Task goal
Every record below must be returned word for word, with the pictures left out.

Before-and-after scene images

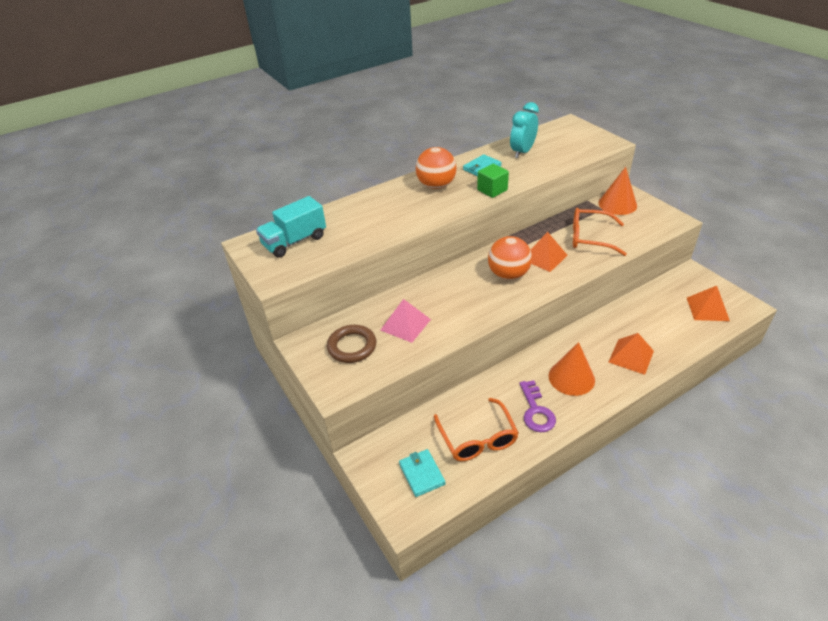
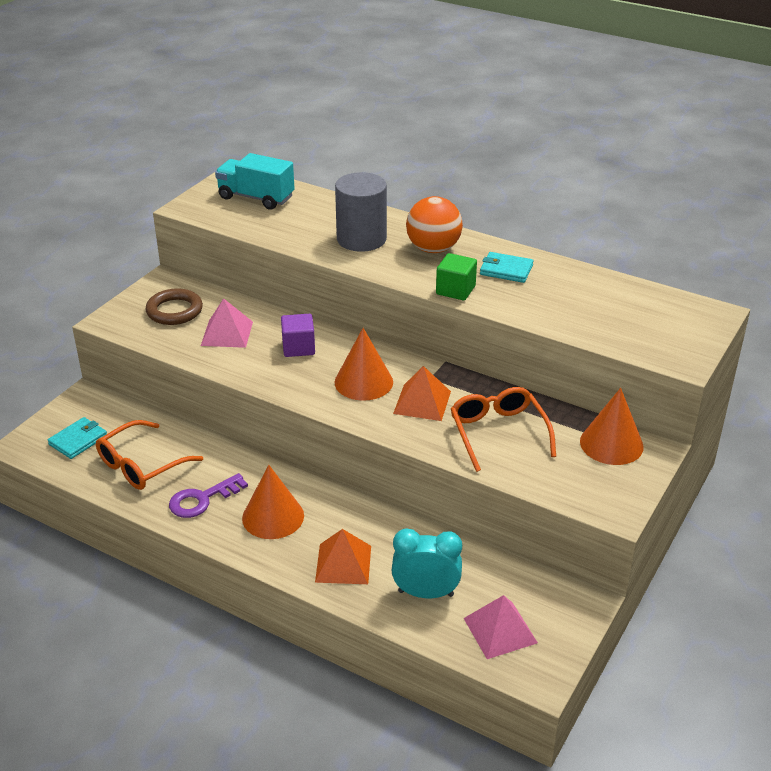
camera: 60 degrees right, 5 degrees down
(399, 209) = (361, 239): none -> grey cylinder
(449, 293) = (298, 347): none -> purple cube
(508, 275) = (363, 382): orange ball -> orange cone
(522, 152) = (578, 291): turquoise clock -> turquoise clock (426, 593)
(707, 309) = (500, 630): orange pyramid -> pink pyramid

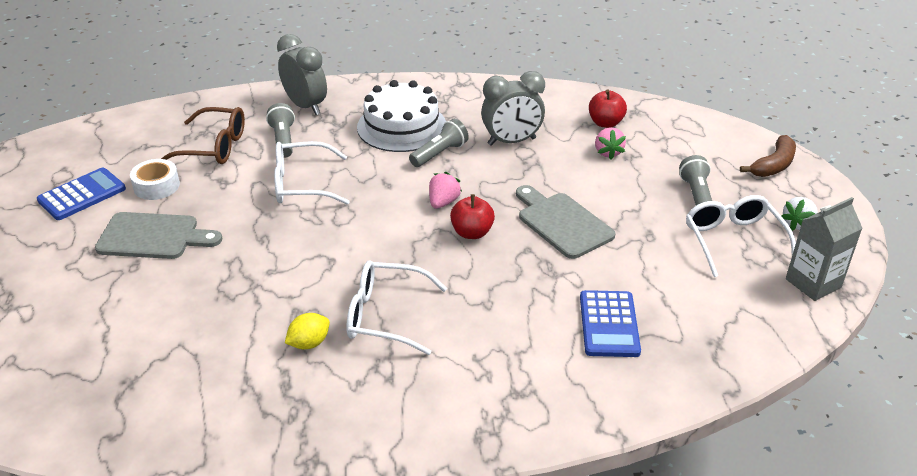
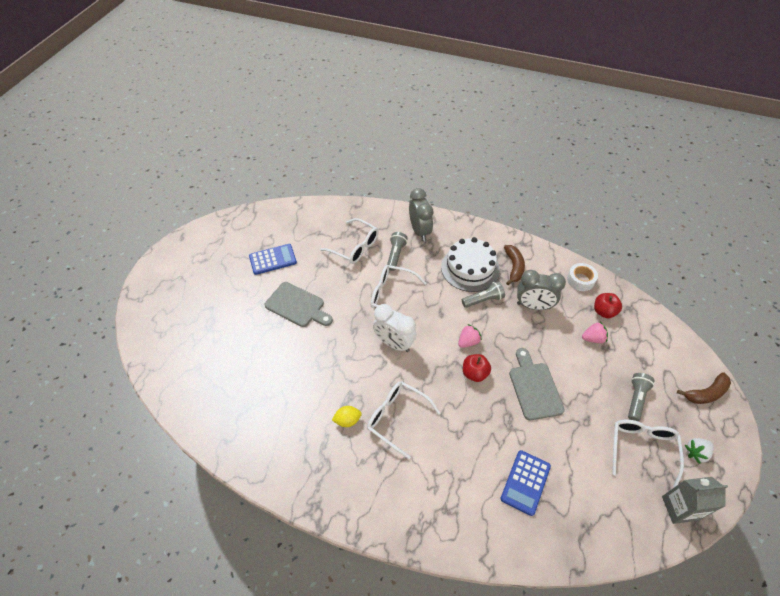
camera: 25 degrees right, 15 degrees up
(156, 186) = (313, 267): white tape -> white tape (580, 280)
(213, 147) = (354, 247): brown glasses -> white glasses
(334, 235) = (394, 343): none -> white clock
(462, 110) = (514, 267): none -> brown banana
(608, 152) = (593, 338): pink strawberry -> pink strawberry turned 120 degrees counterclockwise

Response for this exercise
camera: 60 degrees right, 5 degrees down
(399, 209) = (361, 239): none -> grey cylinder
(449, 293) = (298, 347): none -> purple cube
(508, 275) = (363, 382): orange ball -> orange cone
(522, 152) = (578, 291): turquoise clock -> turquoise clock (426, 593)
(707, 309) = (500, 630): orange pyramid -> pink pyramid

camera: 25 degrees right, 15 degrees up
(156, 186) = (313, 267): white tape -> white tape (580, 280)
(213, 147) = (354, 247): brown glasses -> white glasses
(334, 235) = (394, 343): none -> white clock
(462, 110) = (514, 267): none -> brown banana
(608, 152) = (593, 338): pink strawberry -> pink strawberry turned 120 degrees counterclockwise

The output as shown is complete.